Your task is to write out exactly the lines of the listing below, from the first down to the line that holds "blue ruler: 0 -> 3".

- **Supplied data**

|---|

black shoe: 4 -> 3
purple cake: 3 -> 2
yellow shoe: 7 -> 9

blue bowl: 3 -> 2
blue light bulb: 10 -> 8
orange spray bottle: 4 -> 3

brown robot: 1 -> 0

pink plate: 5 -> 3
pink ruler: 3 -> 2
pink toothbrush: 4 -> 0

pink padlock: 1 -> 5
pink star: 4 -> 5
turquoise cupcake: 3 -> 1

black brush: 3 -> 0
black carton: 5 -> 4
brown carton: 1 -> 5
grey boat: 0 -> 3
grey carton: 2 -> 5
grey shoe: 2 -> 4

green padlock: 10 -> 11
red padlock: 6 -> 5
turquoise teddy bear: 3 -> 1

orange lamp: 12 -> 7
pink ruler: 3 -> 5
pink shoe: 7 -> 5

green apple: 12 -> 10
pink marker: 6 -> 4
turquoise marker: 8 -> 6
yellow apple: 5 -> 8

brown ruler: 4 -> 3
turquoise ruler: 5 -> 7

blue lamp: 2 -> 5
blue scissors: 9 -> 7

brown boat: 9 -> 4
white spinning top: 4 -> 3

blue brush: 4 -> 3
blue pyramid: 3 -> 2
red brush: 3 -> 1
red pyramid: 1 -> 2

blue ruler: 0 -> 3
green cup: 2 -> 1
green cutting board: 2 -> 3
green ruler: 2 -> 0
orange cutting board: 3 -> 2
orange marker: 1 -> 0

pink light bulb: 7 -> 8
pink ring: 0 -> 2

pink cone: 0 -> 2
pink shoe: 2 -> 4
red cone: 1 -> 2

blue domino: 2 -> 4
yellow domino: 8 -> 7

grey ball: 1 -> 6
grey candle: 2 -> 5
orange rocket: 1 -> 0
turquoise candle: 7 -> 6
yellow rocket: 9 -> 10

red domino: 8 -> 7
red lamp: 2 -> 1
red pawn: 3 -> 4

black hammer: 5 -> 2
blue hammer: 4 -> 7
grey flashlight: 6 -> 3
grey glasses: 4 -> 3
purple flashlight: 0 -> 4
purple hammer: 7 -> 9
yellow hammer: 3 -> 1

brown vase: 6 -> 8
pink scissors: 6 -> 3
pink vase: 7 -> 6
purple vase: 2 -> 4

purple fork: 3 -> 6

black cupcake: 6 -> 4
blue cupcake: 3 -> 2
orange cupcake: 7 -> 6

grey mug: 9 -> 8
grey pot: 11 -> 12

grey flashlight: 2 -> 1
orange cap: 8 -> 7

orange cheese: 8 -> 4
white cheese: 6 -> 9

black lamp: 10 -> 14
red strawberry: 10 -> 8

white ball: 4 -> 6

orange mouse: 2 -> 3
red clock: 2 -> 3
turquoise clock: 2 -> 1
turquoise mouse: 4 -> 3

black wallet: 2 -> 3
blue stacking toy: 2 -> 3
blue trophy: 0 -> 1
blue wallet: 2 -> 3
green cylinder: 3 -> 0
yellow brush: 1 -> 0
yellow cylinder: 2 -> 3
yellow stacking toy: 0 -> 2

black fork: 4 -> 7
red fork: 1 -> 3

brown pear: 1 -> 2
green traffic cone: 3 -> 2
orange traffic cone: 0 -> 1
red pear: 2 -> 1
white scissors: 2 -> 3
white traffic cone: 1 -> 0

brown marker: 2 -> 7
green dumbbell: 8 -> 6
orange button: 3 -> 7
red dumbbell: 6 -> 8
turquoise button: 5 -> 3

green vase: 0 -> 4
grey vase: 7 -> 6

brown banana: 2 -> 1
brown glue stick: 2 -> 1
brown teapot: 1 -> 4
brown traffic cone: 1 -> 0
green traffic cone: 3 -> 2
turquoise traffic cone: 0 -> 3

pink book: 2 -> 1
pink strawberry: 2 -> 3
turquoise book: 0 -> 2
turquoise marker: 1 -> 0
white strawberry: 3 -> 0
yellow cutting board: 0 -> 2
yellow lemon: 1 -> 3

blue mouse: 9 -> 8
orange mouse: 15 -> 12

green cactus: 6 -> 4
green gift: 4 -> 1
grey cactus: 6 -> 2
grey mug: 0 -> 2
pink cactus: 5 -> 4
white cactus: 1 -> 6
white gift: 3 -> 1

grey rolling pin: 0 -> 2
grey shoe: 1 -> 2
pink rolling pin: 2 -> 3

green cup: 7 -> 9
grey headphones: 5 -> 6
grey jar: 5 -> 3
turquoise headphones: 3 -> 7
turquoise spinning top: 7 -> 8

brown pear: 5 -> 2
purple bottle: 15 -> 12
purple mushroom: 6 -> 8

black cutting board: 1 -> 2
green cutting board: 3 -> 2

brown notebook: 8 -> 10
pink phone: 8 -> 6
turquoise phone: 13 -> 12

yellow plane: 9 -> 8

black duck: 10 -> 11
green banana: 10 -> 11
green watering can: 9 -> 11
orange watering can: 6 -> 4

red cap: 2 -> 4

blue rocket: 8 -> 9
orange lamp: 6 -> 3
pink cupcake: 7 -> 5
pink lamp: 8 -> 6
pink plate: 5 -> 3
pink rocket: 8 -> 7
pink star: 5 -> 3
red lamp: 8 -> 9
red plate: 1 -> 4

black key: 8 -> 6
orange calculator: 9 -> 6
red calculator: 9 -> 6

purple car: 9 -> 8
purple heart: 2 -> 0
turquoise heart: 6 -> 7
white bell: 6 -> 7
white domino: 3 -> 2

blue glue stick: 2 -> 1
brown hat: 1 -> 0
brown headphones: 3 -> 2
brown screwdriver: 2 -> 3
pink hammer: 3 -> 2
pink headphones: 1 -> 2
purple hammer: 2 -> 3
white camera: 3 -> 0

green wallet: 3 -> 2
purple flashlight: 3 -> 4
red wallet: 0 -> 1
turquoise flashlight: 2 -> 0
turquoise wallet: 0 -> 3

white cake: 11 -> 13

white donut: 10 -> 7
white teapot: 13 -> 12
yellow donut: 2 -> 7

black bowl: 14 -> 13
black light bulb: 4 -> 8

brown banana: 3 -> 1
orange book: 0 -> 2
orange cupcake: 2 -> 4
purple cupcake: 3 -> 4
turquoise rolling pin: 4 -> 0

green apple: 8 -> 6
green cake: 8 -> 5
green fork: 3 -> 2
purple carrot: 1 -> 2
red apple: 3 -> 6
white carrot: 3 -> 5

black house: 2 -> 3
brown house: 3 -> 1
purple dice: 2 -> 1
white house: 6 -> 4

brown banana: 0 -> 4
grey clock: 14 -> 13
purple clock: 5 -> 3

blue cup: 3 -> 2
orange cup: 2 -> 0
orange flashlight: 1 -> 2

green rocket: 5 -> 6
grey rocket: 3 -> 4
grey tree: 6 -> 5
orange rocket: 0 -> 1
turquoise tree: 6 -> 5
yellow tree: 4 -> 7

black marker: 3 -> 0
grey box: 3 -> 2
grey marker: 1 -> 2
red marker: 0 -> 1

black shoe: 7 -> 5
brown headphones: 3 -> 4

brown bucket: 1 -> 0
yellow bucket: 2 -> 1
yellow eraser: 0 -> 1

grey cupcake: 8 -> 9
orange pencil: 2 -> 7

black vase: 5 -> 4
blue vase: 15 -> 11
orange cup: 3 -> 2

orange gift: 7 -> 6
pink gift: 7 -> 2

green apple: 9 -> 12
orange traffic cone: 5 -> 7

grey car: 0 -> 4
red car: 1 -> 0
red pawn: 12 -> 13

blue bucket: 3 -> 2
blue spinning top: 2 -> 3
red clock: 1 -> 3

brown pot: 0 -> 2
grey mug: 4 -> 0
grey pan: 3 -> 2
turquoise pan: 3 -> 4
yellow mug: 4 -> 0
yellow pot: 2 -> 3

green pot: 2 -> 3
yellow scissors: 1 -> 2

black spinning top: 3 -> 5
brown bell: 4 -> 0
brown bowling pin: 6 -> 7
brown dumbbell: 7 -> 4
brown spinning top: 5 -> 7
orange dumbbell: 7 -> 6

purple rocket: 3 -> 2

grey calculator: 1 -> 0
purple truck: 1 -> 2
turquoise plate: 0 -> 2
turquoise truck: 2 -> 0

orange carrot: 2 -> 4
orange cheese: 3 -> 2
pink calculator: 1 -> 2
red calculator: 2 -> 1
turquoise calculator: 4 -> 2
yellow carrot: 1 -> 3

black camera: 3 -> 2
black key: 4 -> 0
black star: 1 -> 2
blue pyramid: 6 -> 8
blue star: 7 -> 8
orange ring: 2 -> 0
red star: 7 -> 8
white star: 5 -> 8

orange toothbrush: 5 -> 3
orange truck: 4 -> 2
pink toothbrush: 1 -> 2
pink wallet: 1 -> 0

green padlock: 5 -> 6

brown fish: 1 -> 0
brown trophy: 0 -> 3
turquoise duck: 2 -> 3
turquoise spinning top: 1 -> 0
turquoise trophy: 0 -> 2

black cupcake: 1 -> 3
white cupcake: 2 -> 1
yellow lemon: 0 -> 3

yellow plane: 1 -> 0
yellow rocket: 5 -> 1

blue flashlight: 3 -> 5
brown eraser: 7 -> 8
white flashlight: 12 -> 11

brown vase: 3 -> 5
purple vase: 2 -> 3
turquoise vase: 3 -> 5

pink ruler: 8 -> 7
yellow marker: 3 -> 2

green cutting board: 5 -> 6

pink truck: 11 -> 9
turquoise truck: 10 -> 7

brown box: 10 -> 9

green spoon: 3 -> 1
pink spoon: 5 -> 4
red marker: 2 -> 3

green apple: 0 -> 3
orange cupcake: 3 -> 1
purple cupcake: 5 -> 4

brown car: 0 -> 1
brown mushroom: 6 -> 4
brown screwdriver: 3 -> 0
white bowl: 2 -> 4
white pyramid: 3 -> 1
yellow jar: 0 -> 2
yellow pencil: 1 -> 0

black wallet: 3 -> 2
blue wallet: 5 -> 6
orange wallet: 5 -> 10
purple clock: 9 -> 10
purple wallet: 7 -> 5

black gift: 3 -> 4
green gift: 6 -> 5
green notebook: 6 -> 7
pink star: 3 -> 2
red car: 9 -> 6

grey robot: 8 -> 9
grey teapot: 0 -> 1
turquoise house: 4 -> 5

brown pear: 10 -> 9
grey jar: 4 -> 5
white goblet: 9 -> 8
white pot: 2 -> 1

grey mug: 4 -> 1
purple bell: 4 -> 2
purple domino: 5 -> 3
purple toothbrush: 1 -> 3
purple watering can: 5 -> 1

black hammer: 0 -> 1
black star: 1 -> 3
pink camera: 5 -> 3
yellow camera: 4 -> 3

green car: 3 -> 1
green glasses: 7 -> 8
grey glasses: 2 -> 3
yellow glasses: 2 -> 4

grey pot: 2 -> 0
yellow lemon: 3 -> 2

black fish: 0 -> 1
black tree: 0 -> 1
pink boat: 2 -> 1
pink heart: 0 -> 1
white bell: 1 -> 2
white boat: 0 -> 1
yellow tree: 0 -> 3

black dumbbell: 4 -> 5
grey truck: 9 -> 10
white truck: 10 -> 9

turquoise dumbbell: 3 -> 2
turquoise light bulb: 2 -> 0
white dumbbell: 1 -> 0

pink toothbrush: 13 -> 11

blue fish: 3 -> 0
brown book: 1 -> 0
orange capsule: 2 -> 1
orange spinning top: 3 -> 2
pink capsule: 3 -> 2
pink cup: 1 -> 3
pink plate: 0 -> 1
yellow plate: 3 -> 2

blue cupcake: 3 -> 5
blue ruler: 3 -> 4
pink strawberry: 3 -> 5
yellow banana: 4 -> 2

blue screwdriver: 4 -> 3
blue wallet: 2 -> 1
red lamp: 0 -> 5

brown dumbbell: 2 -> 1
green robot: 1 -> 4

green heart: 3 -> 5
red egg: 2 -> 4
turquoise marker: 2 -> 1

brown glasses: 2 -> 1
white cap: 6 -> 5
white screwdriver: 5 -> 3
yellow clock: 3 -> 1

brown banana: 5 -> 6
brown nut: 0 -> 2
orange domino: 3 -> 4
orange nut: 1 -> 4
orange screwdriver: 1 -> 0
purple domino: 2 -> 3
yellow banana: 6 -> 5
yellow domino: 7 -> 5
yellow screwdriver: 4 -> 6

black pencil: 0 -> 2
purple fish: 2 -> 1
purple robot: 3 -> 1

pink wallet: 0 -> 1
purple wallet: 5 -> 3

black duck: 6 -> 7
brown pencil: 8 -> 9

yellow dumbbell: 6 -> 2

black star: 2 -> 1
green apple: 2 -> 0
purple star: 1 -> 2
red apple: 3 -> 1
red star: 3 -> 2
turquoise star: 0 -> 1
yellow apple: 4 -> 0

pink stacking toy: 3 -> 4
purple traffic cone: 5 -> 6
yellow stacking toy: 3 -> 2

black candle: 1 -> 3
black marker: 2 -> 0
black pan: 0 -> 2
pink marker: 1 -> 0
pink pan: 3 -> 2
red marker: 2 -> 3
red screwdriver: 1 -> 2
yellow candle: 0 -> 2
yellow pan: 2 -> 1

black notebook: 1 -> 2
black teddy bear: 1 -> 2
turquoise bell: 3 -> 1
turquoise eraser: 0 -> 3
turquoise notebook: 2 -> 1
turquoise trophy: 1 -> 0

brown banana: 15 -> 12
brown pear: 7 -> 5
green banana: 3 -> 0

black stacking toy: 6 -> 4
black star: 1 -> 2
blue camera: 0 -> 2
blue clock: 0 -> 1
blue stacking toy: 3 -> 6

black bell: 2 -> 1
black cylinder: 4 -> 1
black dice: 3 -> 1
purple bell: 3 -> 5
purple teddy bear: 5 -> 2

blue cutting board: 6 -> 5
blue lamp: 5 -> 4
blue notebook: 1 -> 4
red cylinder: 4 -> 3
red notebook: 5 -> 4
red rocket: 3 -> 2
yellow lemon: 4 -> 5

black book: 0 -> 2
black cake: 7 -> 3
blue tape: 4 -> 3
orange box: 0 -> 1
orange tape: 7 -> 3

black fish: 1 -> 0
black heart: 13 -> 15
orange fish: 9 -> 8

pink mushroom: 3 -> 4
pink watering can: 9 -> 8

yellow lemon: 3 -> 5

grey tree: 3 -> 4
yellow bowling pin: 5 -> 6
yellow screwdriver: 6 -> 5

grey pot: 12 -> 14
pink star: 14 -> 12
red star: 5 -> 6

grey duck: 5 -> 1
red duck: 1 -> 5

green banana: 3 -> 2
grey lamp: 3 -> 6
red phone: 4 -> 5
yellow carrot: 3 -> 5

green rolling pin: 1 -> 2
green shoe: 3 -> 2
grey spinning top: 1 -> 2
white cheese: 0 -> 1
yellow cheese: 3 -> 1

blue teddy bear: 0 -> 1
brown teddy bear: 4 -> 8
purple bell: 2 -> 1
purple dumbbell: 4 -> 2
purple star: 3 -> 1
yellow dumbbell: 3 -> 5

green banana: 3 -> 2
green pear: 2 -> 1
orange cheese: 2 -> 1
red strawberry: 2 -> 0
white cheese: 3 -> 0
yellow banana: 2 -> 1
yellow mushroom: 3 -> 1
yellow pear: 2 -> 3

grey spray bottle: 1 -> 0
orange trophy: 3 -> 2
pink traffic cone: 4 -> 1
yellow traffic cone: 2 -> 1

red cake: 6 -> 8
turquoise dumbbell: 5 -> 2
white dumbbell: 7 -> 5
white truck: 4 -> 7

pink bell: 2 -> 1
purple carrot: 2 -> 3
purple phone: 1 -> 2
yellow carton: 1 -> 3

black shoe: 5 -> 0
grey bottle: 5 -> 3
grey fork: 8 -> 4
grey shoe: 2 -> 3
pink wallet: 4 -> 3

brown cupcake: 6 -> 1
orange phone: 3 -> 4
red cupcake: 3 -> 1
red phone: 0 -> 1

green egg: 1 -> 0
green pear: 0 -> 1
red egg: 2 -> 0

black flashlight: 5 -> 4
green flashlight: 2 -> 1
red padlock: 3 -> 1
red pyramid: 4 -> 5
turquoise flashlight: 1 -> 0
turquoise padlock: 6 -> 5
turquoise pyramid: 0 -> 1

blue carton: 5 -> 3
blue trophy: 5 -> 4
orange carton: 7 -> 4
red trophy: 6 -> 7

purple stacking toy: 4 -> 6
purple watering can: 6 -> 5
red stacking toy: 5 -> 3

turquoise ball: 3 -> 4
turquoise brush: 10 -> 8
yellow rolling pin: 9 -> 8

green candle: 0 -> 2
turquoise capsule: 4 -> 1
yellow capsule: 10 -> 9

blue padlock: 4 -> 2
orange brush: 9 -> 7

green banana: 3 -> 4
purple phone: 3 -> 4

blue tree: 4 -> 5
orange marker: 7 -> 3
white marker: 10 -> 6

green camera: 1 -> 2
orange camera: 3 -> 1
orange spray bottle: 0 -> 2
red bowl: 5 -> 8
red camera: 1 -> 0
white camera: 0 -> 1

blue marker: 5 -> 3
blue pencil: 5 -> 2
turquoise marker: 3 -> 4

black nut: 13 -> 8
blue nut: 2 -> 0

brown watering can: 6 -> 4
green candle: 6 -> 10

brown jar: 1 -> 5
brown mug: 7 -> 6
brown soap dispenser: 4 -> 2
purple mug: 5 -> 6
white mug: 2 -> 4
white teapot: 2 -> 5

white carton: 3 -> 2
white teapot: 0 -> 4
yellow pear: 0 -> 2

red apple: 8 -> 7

|---|

- **Answer to the problem**
black shoe: 4 -> 3
purple cake: 3 -> 2
yellow shoe: 7 -> 9

blue bowl: 3 -> 2
blue light bulb: 10 -> 8
orange spray bottle: 4 -> 3

brown robot: 1 -> 0

pink plate: 5 -> 3
pink ruler: 3 -> 2
pink toothbrush: 4 -> 0

pink padlock: 1 -> 5
pink star: 4 -> 5
turquoise cupcake: 3 -> 1

black brush: 3 -> 0
black carton: 5 -> 4
brown carton: 1 -> 5
grey boat: 0 -> 3
grey carton: 2 -> 5
grey shoe: 2 -> 4

green padlock: 10 -> 11
red padlock: 6 -> 5
turquoise teddy bear: 3 -> 1

orange lamp: 12 -> 7
pink ruler: 3 -> 5
pink shoe: 7 -> 5

green apple: 12 -> 10
pink marker: 6 -> 4
turquoise marker: 8 -> 6
yellow apple: 5 -> 8

brown ruler: 4 -> 3
turquoise ruler: 5 -> 7

blue lamp: 2 -> 5
blue scissors: 9 -> 7

brown boat: 9 -> 4
white spinning top: 4 -> 3

blue brush: 4 -> 3
blue pyramid: 3 -> 2
red brush: 3 -> 1
red pyramid: 1 -> 2

blue ruler: 0 -> 3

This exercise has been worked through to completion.